*Directions for this task*
Pictures aside, reproduce exactly and only the lines below, starting at the one containing "(925, 435) = (677, 117): brown" and ending at the last line.

----- Input records

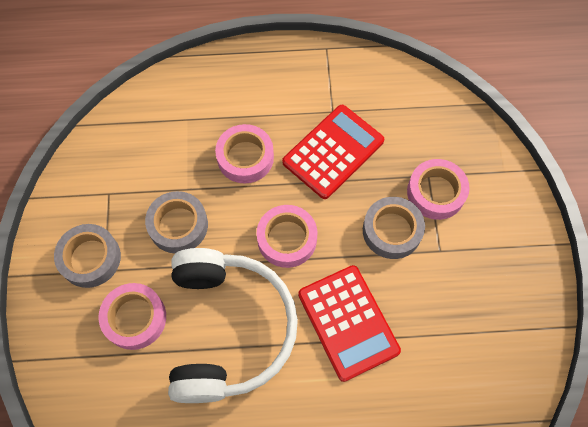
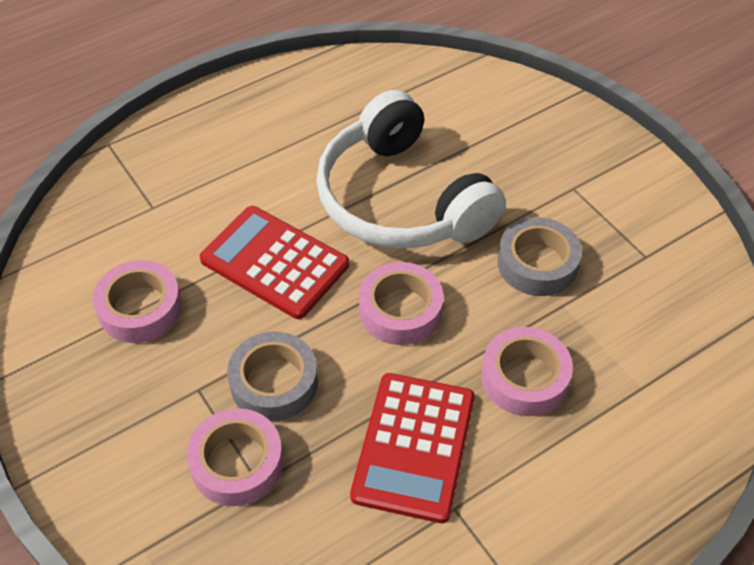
camera: 150 degrees right, 15 degrees down
(90, 258) = (599, 191): grey tape -> none
(135, 318) = (503, 166): pink tape -> pink tape (140, 308)

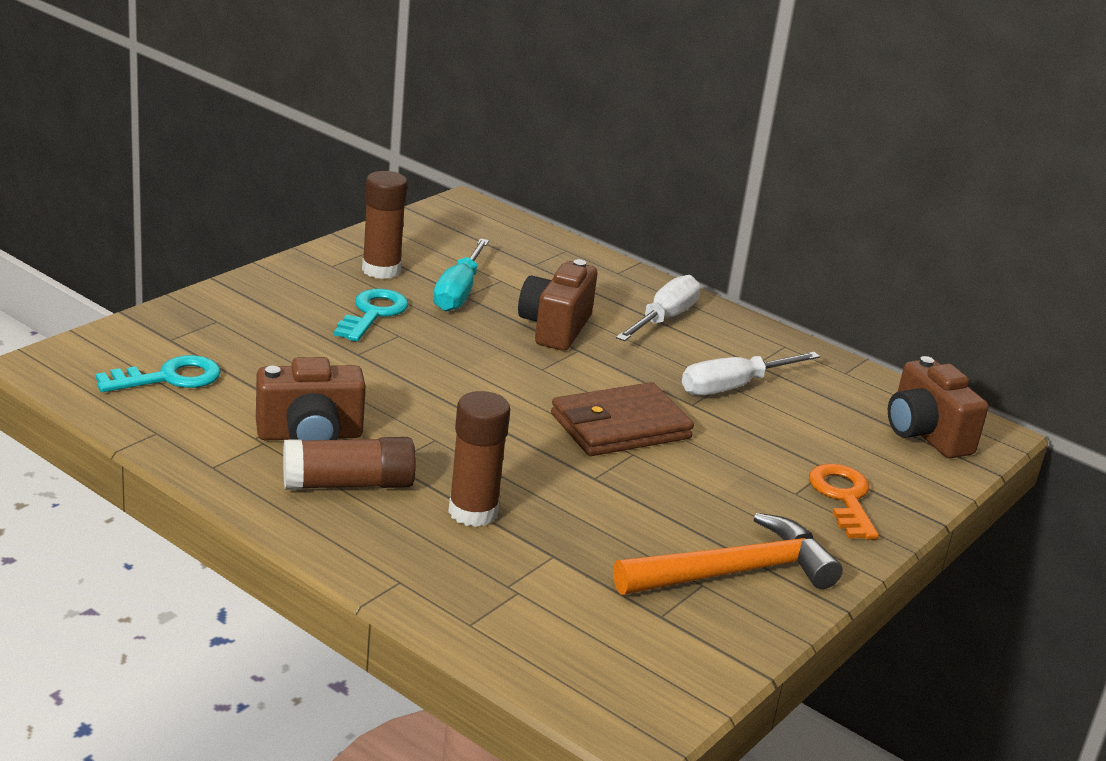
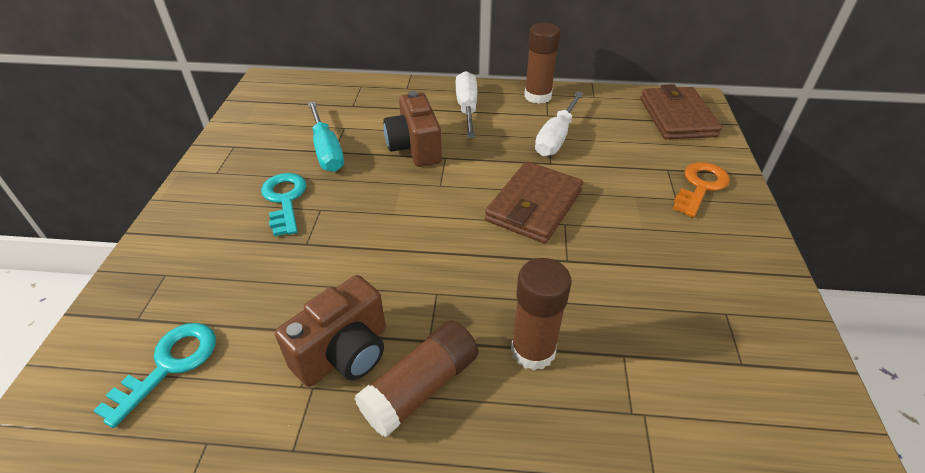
camera: 30 degrees left, 15 degrees up
(381, 270) = (256, 158): brown glue stick -> brown glue stick (537, 96)
(735, 572) = (728, 288): orange hammer -> none
(843, 498) = (700, 186): orange key -> orange key turned 75 degrees clockwise
(925, 435) = (677, 117): brown camera -> brown wallet

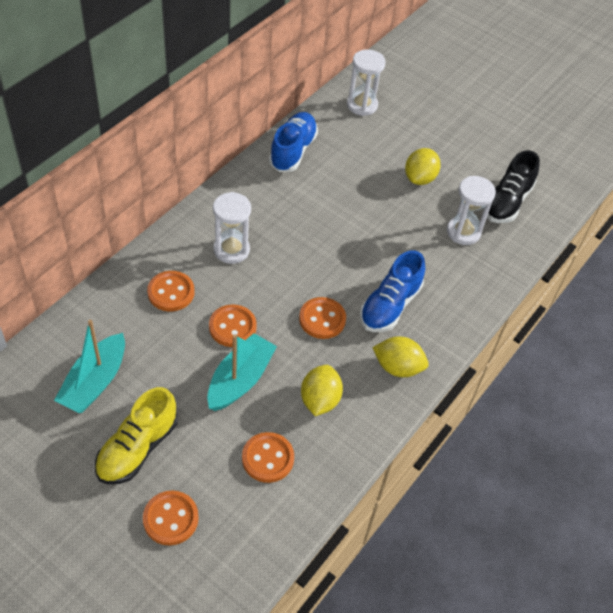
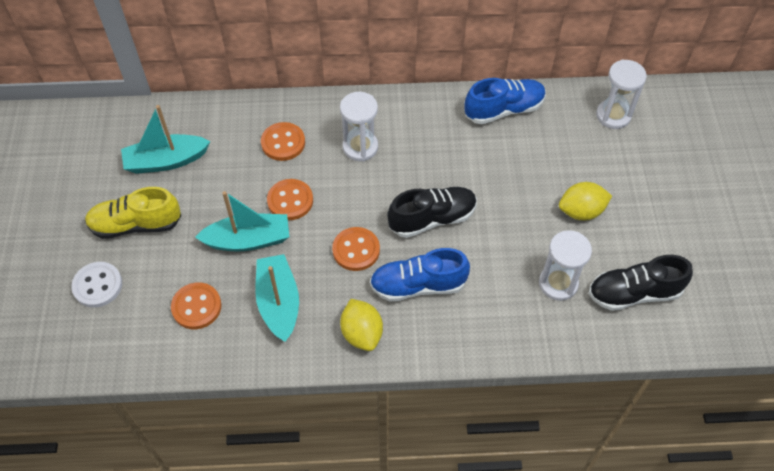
camera: 55 degrees right, 5 degrees up
(170, 519) = (97, 285): orange button -> white button
(319, 400) = (279, 302): yellow lemon -> turquoise boat
(342, 257) = (432, 219): none -> black shoe

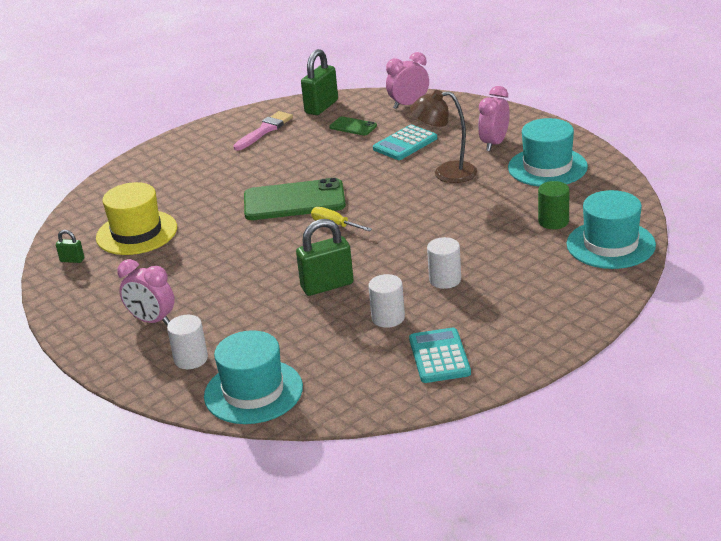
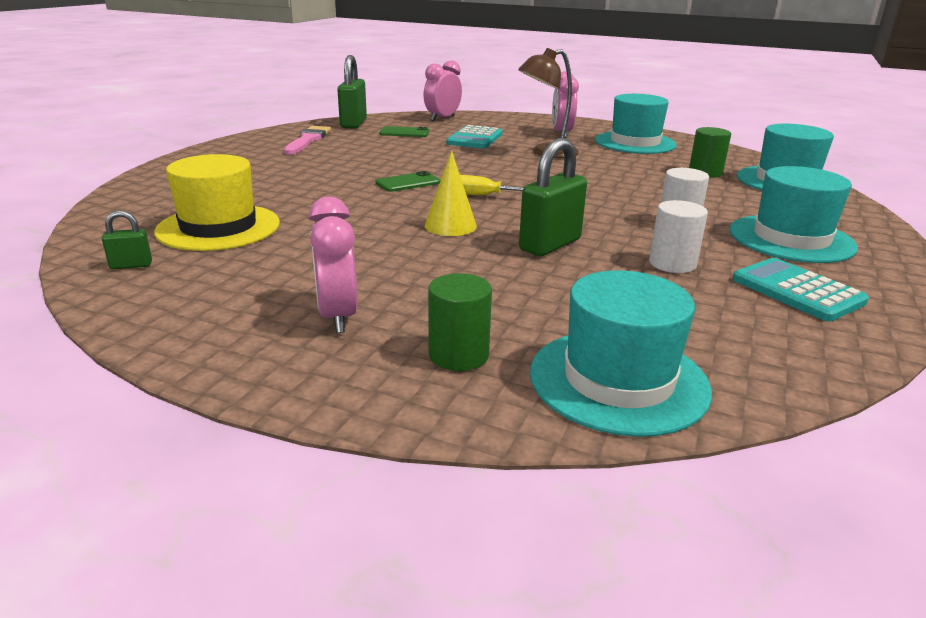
camera: 30 degrees left, 5 degrees down
(152, 321) = (337, 316): pink clock -> pink clock turned 75 degrees clockwise
(191, 359) = (458, 355): white cylinder -> green cylinder
(280, 255) = (450, 226): none -> yellow cone
(294, 201) = (408, 182): green phone -> green phone, size x0.48
(508, 311) = (791, 239): none -> turquoise hat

----------

*Solution to the problem*
(925, 435) = (677, 117): brown camera -> brown wallet

camera: 55 degrees right, 5 degrees up
(170, 519) = (97, 285): orange button -> white button
(319, 400) = (279, 302): yellow lemon -> turquoise boat
(342, 257) = (432, 219): none -> black shoe

camera: 30 degrees left, 5 degrees down
(152, 321) = (337, 316): pink clock -> pink clock turned 75 degrees clockwise
(191, 359) = (458, 355): white cylinder -> green cylinder
(280, 255) = (450, 226): none -> yellow cone
(294, 201) = (408, 182): green phone -> green phone, size x0.48
(508, 311) = (791, 239): none -> turquoise hat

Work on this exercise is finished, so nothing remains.